* [Your goal] Copy out precisely the line that holds "purple slope J8:K8" and all the lines following it in the data, up to and including the last one, and no others.

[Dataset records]
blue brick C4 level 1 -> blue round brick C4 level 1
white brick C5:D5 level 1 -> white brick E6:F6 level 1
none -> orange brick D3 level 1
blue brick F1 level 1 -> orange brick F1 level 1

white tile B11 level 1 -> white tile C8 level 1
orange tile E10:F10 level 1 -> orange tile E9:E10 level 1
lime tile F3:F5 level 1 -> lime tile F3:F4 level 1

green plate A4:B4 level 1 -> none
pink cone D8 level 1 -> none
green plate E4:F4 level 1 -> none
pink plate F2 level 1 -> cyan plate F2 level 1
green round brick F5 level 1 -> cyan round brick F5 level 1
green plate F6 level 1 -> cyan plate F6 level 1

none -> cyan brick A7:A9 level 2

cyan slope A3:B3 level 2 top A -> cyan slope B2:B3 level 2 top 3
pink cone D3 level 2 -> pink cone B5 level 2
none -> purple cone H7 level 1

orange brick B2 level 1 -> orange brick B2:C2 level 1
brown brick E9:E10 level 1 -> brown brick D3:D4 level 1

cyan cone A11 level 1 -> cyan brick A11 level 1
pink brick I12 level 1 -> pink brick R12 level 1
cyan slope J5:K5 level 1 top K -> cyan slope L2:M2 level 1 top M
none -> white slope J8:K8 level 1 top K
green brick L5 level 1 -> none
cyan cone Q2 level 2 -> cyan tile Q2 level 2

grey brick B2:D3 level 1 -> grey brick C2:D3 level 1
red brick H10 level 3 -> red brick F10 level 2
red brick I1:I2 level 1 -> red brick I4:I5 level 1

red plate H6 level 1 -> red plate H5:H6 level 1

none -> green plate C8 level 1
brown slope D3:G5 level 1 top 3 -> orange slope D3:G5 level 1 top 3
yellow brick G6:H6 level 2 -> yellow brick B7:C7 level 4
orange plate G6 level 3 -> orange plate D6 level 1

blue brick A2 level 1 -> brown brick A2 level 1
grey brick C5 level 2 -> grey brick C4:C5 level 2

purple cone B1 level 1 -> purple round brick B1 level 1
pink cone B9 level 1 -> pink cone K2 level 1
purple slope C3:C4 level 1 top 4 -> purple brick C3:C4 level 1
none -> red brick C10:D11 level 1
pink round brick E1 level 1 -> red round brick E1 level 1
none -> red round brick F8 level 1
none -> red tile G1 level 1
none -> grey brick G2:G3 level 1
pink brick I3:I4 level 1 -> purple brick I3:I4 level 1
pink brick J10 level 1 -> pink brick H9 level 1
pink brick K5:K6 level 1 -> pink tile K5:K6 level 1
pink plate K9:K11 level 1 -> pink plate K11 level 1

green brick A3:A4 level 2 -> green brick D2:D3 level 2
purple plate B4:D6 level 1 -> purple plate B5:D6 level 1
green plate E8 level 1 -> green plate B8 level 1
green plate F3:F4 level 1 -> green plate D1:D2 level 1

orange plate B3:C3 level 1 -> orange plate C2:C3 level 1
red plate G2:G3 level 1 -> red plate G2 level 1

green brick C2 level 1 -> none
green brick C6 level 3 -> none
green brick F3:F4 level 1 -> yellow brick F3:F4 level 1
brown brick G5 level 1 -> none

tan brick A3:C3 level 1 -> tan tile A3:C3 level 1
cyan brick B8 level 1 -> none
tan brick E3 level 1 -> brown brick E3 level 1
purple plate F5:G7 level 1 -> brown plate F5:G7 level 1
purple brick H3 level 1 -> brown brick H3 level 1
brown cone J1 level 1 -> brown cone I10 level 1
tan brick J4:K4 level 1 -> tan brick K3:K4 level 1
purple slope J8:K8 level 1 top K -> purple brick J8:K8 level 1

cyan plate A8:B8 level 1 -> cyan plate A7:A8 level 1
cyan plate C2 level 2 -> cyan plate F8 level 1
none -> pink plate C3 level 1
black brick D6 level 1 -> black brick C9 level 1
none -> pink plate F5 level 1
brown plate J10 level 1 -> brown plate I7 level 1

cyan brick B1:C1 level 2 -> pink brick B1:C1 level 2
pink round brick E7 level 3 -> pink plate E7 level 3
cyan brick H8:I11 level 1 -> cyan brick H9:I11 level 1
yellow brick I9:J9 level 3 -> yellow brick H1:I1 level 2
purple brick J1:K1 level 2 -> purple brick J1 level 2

* [Answer]
purple slope J8:K8 level 1 top K -> purple brick J8:K8 level 1

cyan plate A8:B8 level 1 -> cyan plate A7:A8 level 1
cyan plate C2 level 2 -> cyan plate F8 level 1
none -> pink plate C3 level 1
black brick D6 level 1 -> black brick C9 level 1
none -> pink plate F5 level 1
brown plate J10 level 1 -> brown plate I7 level 1

cyan brick B1:C1 level 2 -> pink brick B1:C1 level 2
pink round brick E7 level 3 -> pink plate E7 level 3
cyan brick H8:I11 level 1 -> cyan brick H9:I11 level 1
yellow brick I9:J9 level 3 -> yellow brick H1:I1 level 2
purple brick J1:K1 level 2 -> purple brick J1 level 2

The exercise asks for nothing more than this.